» What to do
Copy, pictures aside: the lines below from the one that holds "CN203 pin 1: +3V3 -> GND" through the final line of the listing, both ends included, exactly as they are and nothing else.

» Exercise material
- Opening Delimiter -

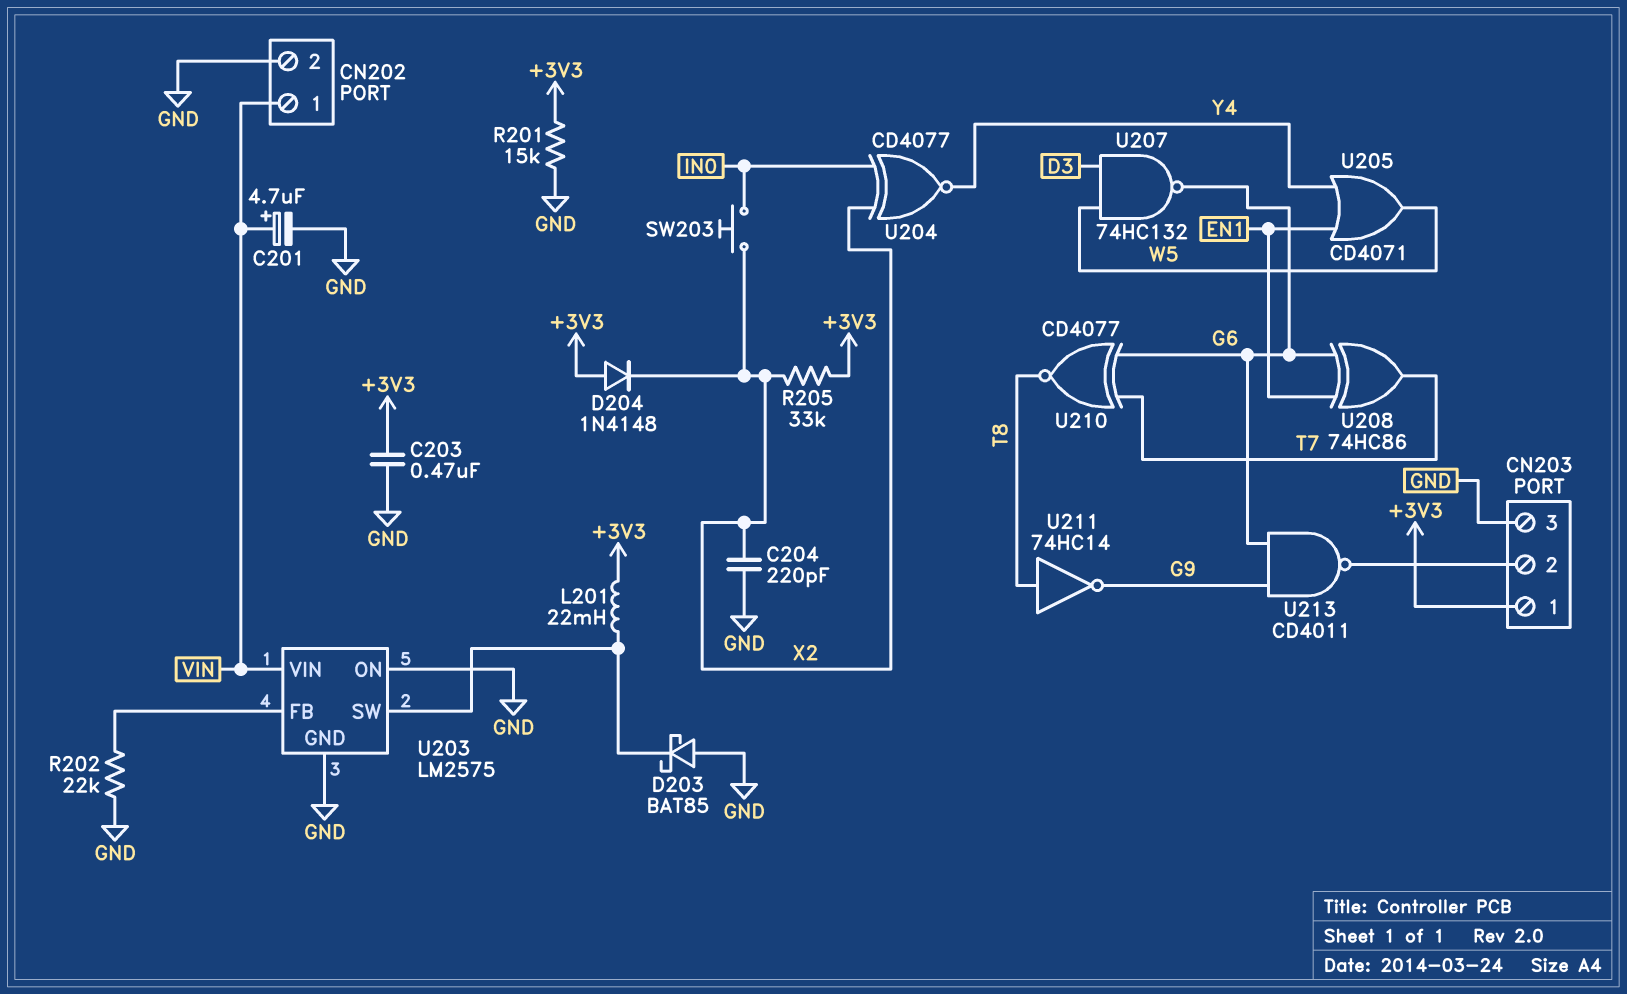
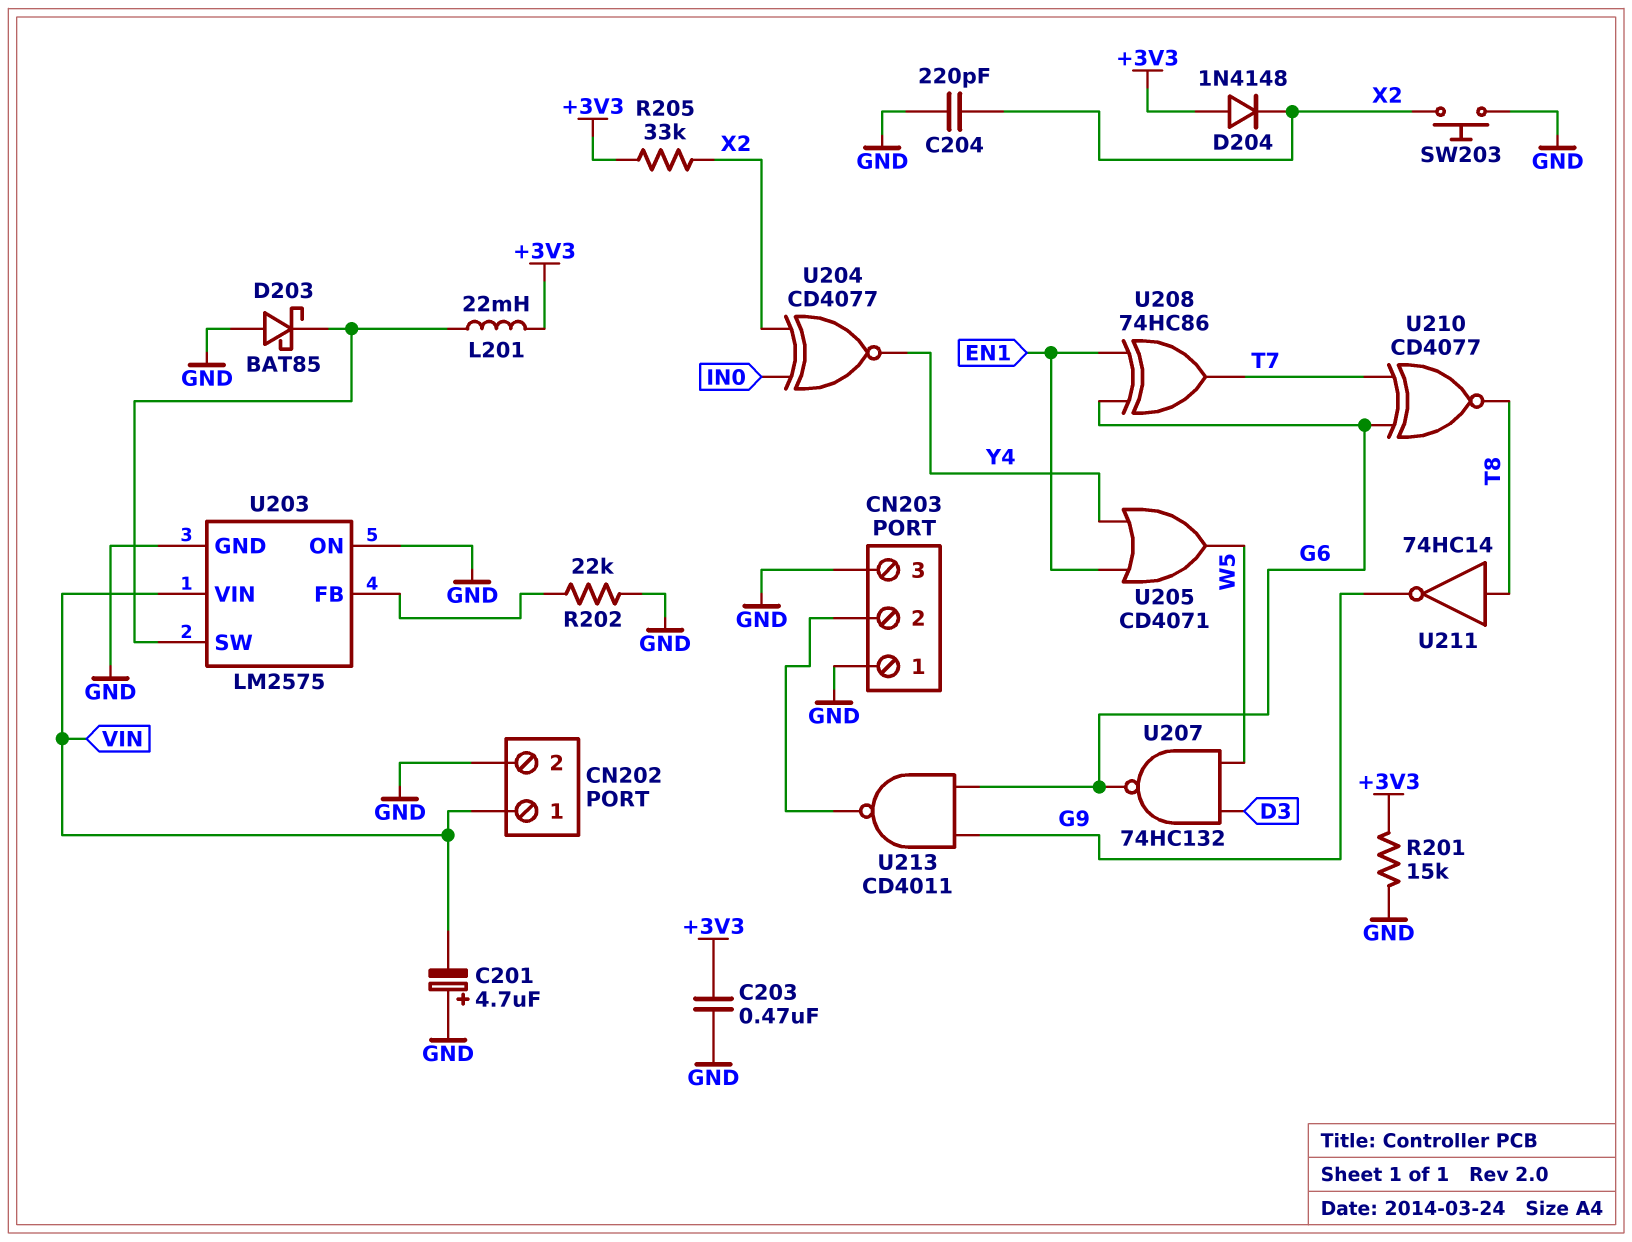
C201: 4.7uF (plus VIN, minus GND) -> 4.7uF (plus GND, minus VIN)
CN203 pin 1: +3V3 -> GND
SW203: button (IN0, X2) -> button (GND, X2)

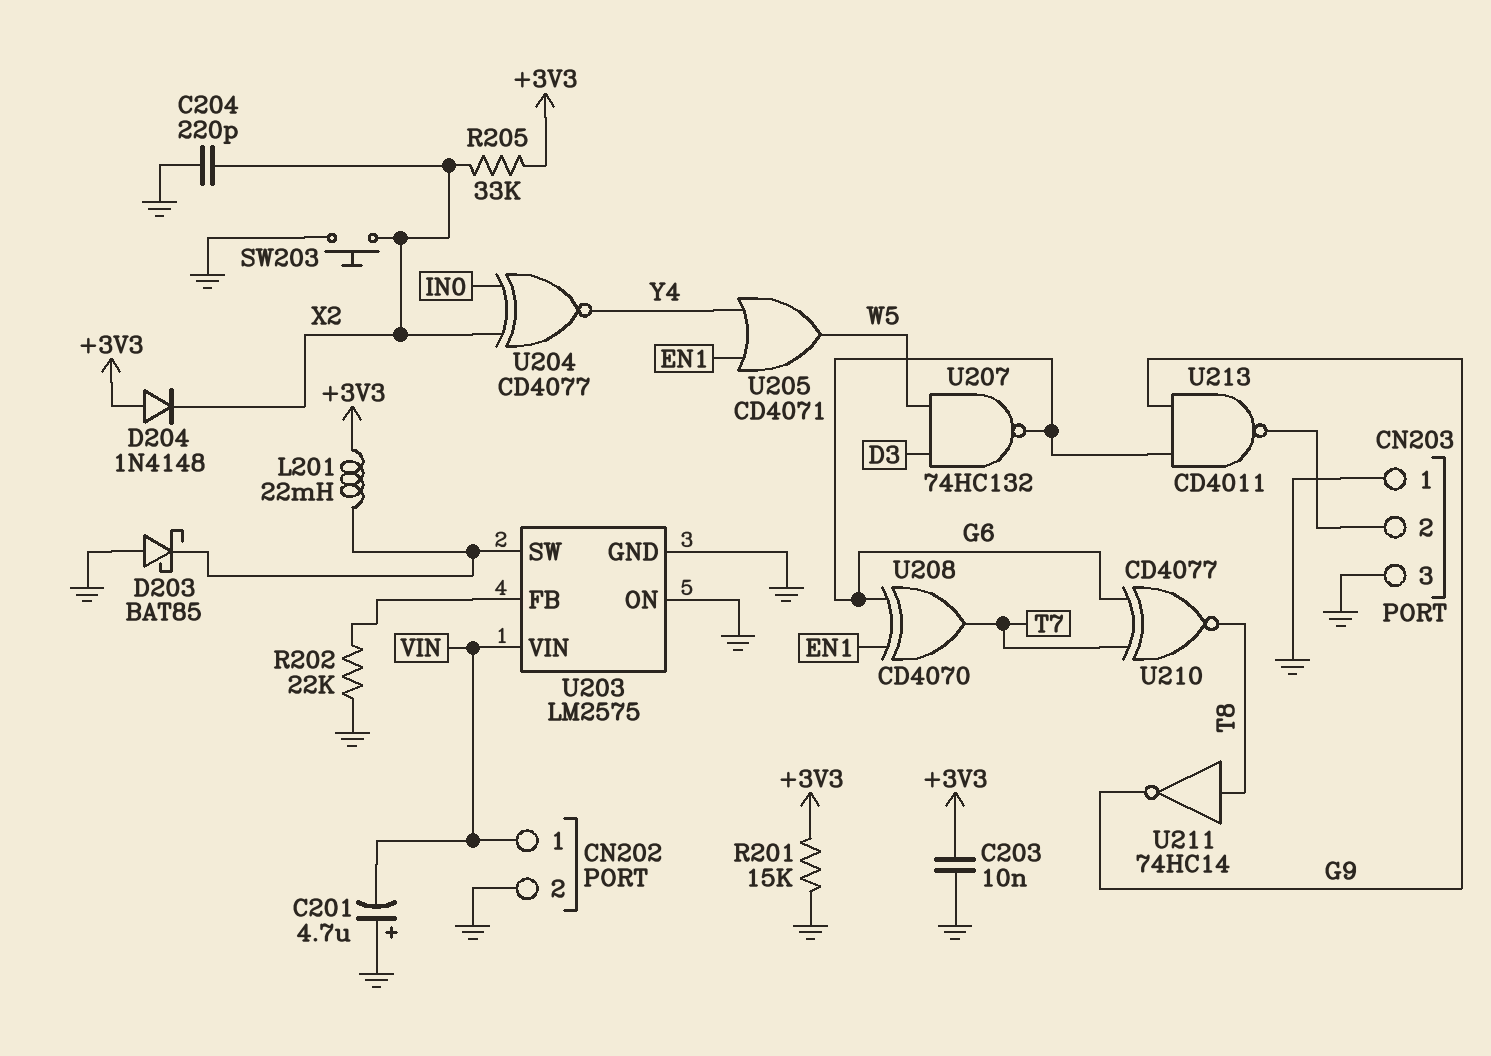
C203: 470nF (+3V3, GND) -> 10nF (+3V3, GND)
U208: XOR 74HC86 (in EN1, in G6, out T7) -> XOR CD4070 (in EN1, in G6, out T7)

- Closing Delimiter -

» Task solution
CN203 pin 1: +3V3 -> GND
SW203: button (IN0, X2) -> button (GND, X2)

C203: 470nF (+3V3, GND) -> 10nF (+3V3, GND)
U208: XOR 74HC86 (in EN1, in G6, out T7) -> XOR CD4070 (in EN1, in G6, out T7)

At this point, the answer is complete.